DO THIS = Can you retype the text lines of the material below word for word, leaving out the pictures?

begin SUPPLIED DATA

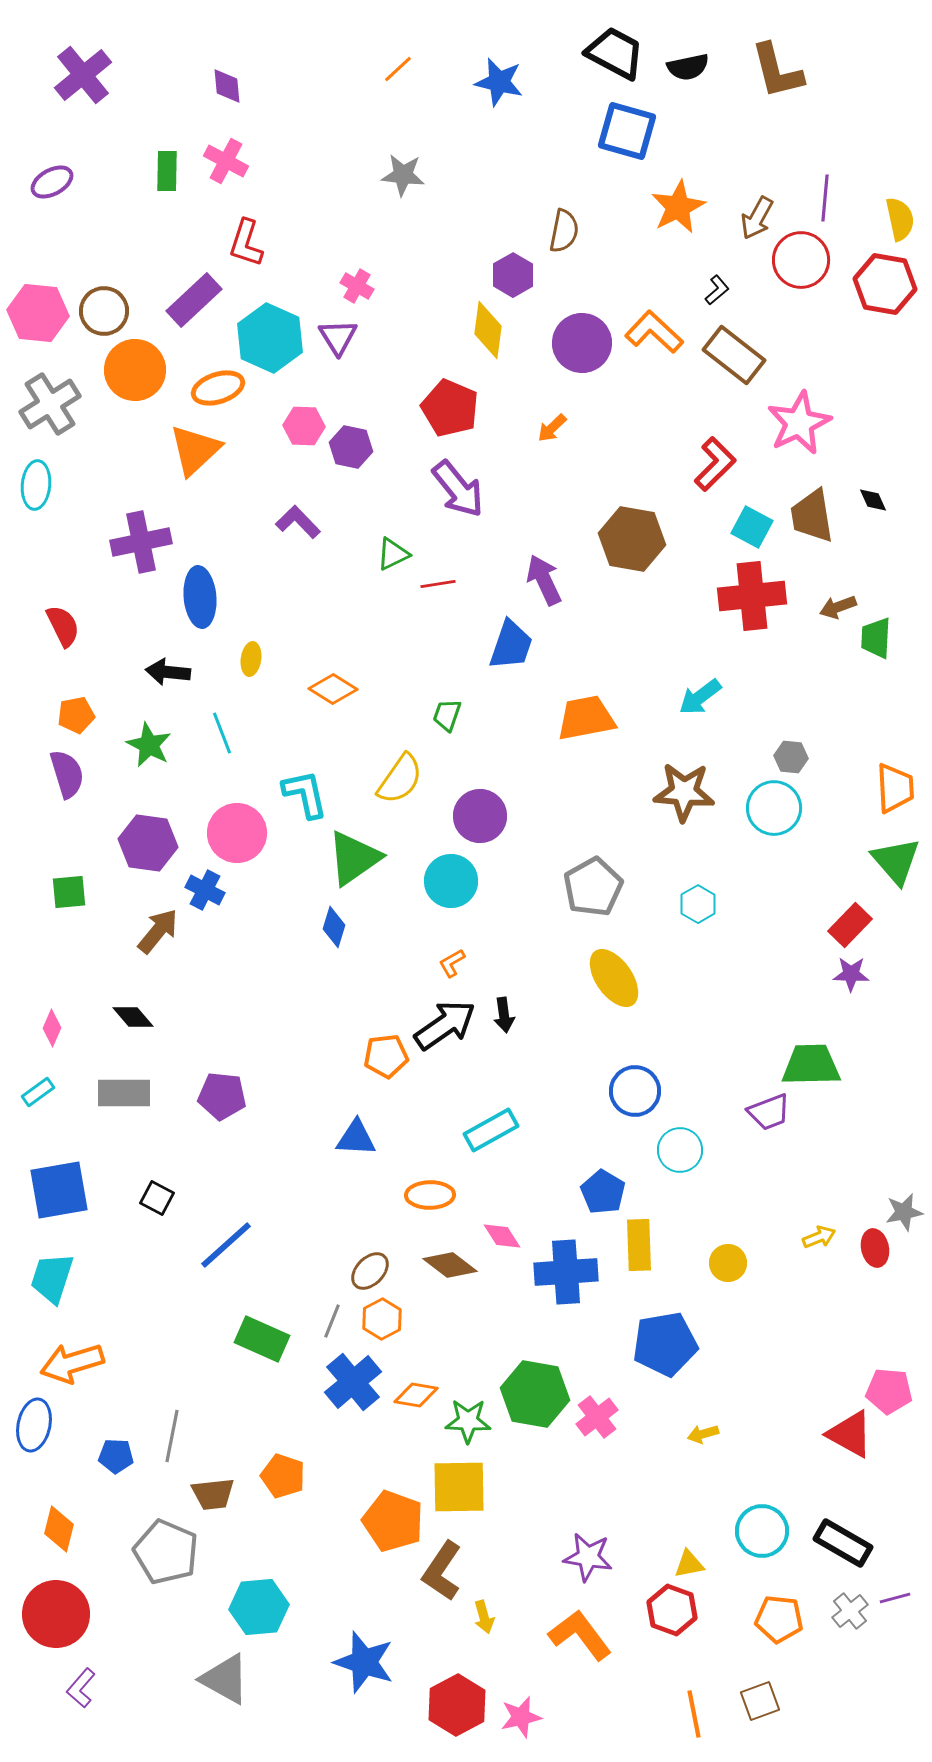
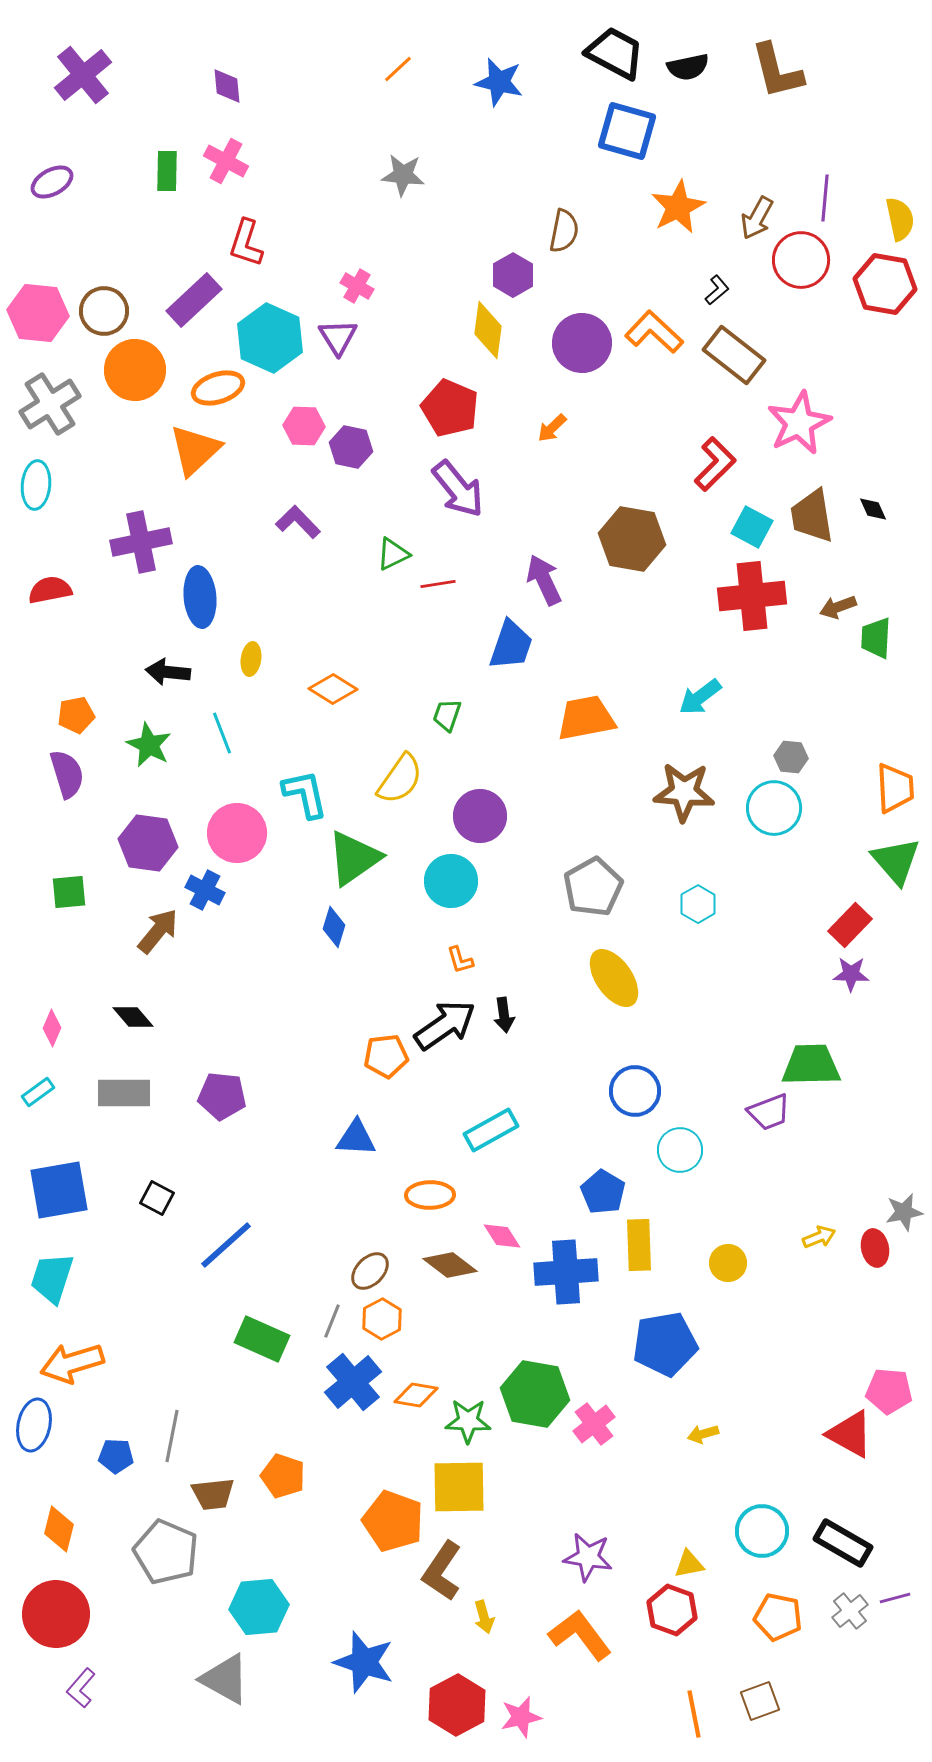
black diamond at (873, 500): moved 9 px down
red semicircle at (63, 626): moved 13 px left, 36 px up; rotated 75 degrees counterclockwise
orange L-shape at (452, 963): moved 8 px right, 3 px up; rotated 76 degrees counterclockwise
pink cross at (597, 1417): moved 3 px left, 7 px down
orange pentagon at (779, 1619): moved 1 px left, 2 px up; rotated 6 degrees clockwise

end SUPPLIED DATA

EXERCISE RESULT =
black diamond at (873, 500): moved 9 px down
red semicircle at (63, 626): moved 13 px left, 36 px up; rotated 75 degrees counterclockwise
orange L-shape at (452, 963): moved 8 px right, 3 px up; rotated 76 degrees counterclockwise
pink cross at (597, 1417): moved 3 px left, 7 px down
orange pentagon at (779, 1619): moved 1 px left, 2 px up; rotated 6 degrees clockwise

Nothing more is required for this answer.